Stored dataset items:
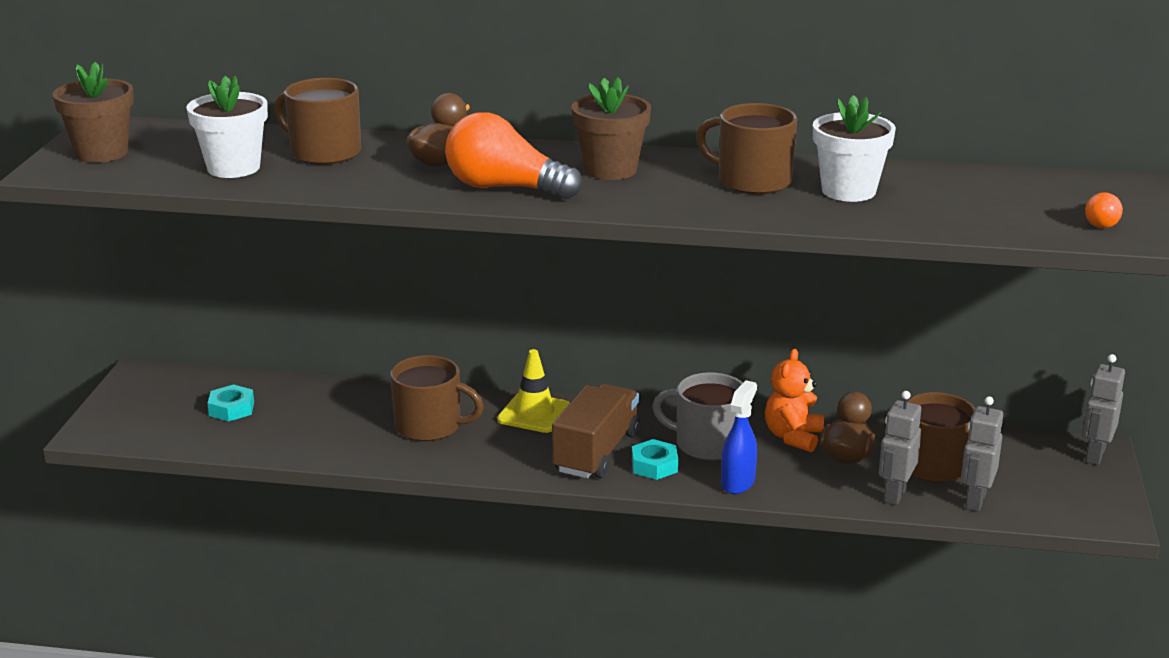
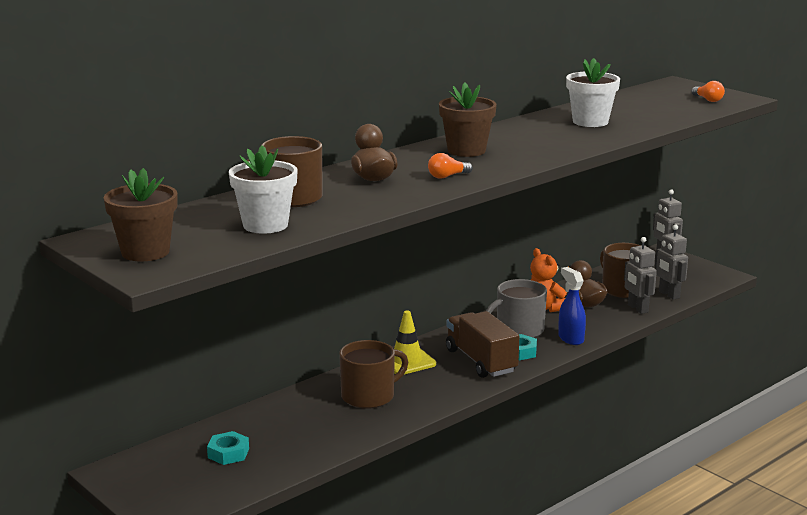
camera: 50 degrees left, 5 degrees down
(505, 188) = (447, 176): orange light bulb -> orange light bulb, size x0.45
(752, 181) = (541, 132): brown mug -> none

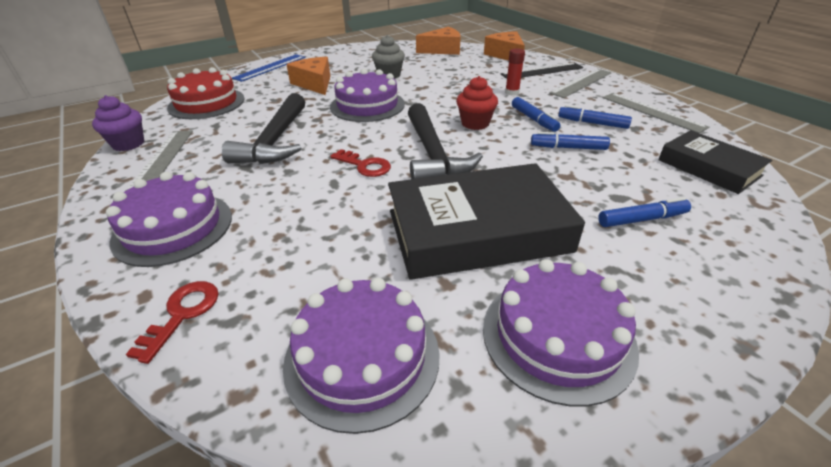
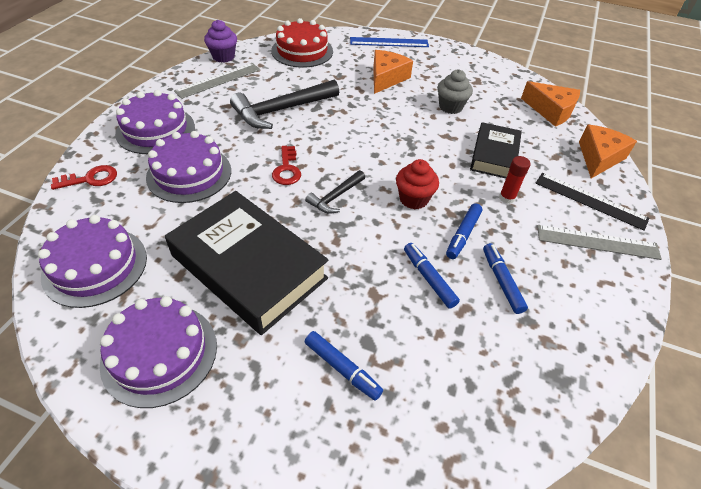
camera: 50 degrees right, 10 degrees up
(367, 105) = (380, 124): purple cake -> purple cake (189, 174)
(433, 154) = (335, 197): black hammer -> black hammer, size x0.53
(652, 112) = (587, 326): grey ruler -> none
(709, 167) = (493, 406): black book -> black book (494, 155)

EXERCISE PROMPT: The answer should be an exact copy of the lines from the one containing "(433, 154) = (335, 197): black" through the last line of the entries, both included.

RESULT FOR THIS EXERCISE:
(433, 154) = (335, 197): black hammer -> black hammer, size x0.53
(652, 112) = (587, 326): grey ruler -> none
(709, 167) = (493, 406): black book -> black book (494, 155)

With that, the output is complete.